*Task directions*: Give back the lines below exactly, but do not include any pictures.

*Provided entries*:
----

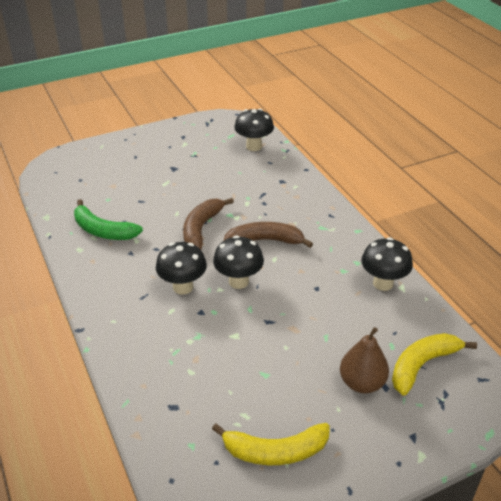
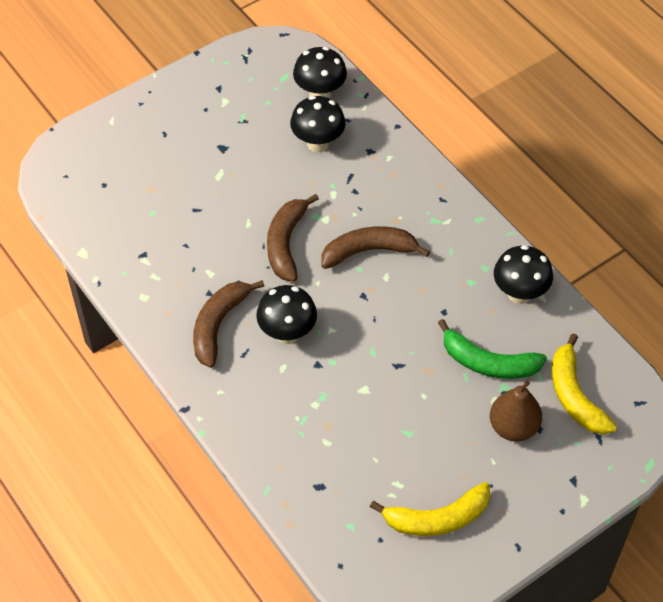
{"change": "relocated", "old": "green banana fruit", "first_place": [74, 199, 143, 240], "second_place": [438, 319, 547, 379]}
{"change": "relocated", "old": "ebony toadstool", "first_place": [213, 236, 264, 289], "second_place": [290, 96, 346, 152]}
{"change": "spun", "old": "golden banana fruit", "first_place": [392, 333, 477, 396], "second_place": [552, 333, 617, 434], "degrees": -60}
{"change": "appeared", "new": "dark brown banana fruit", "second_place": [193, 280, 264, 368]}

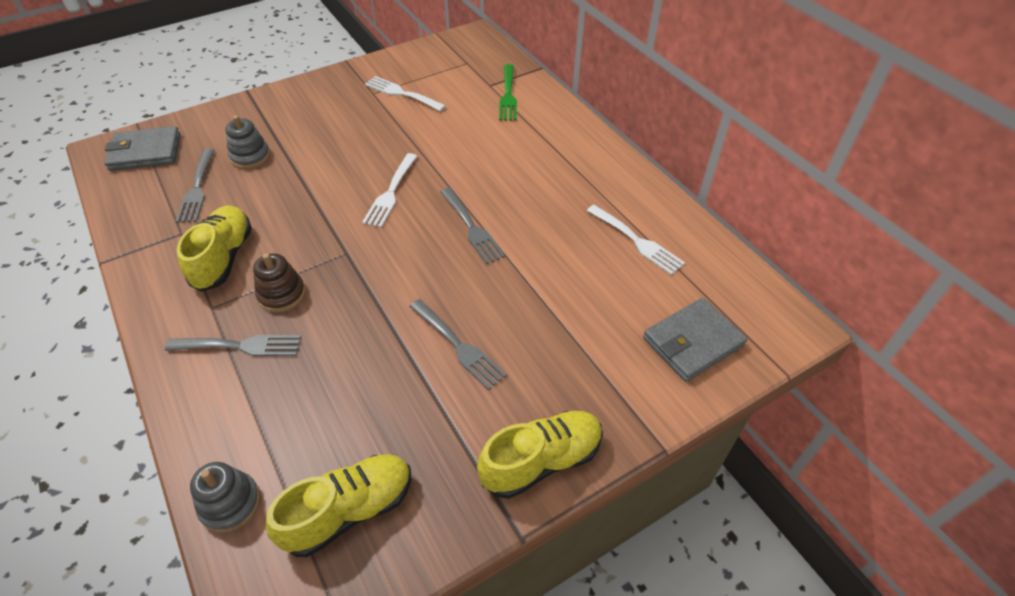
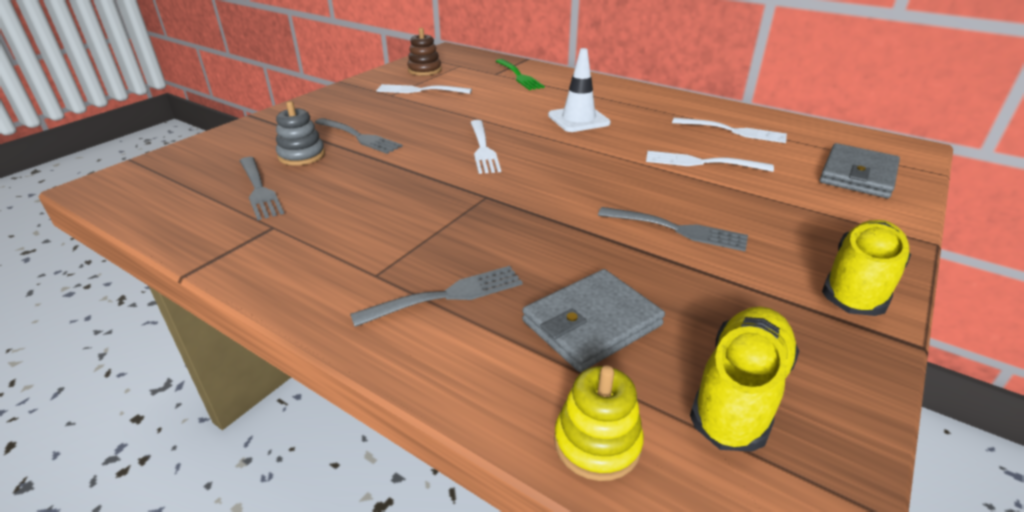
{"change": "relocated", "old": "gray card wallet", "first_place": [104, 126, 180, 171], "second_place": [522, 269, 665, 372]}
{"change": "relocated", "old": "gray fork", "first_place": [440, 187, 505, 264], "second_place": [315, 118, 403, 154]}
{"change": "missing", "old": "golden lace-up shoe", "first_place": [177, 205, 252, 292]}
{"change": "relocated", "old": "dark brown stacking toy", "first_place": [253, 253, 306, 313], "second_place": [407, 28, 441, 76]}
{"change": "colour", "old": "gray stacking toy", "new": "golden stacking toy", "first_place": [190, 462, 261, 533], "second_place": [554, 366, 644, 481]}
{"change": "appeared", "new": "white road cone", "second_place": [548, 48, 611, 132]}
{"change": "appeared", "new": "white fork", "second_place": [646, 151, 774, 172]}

----

*Output of the exercise*:
{"change": "relocated", "old": "green banana fruit", "first_place": [74, 199, 143, 240], "second_place": [438, 319, 547, 379]}
{"change": "relocated", "old": "ebony toadstool", "first_place": [213, 236, 264, 289], "second_place": [290, 96, 346, 152]}
{"change": "spun", "old": "golden banana fruit", "first_place": [392, 333, 477, 396], "second_place": [552, 333, 617, 434], "degrees": -60}
{"change": "appeared", "new": "dark brown banana fruit", "second_place": [193, 280, 264, 368]}

{"change": "relocated", "old": "gray card wallet", "first_place": [104, 126, 180, 171], "second_place": [522, 269, 665, 372]}
{"change": "relocated", "old": "gray fork", "first_place": [440, 187, 505, 264], "second_place": [315, 118, 403, 154]}
{"change": "missing", "old": "golden lace-up shoe", "first_place": [177, 205, 252, 292]}
{"change": "relocated", "old": "dark brown stacking toy", "first_place": [253, 253, 306, 313], "second_place": [407, 28, 441, 76]}
{"change": "colour", "old": "gray stacking toy", "new": "golden stacking toy", "first_place": [190, 462, 261, 533], "second_place": [554, 366, 644, 481]}
{"change": "appeared", "new": "white road cone", "second_place": [548, 48, 611, 132]}
{"change": "appeared", "new": "white fork", "second_place": [646, 151, 774, 172]}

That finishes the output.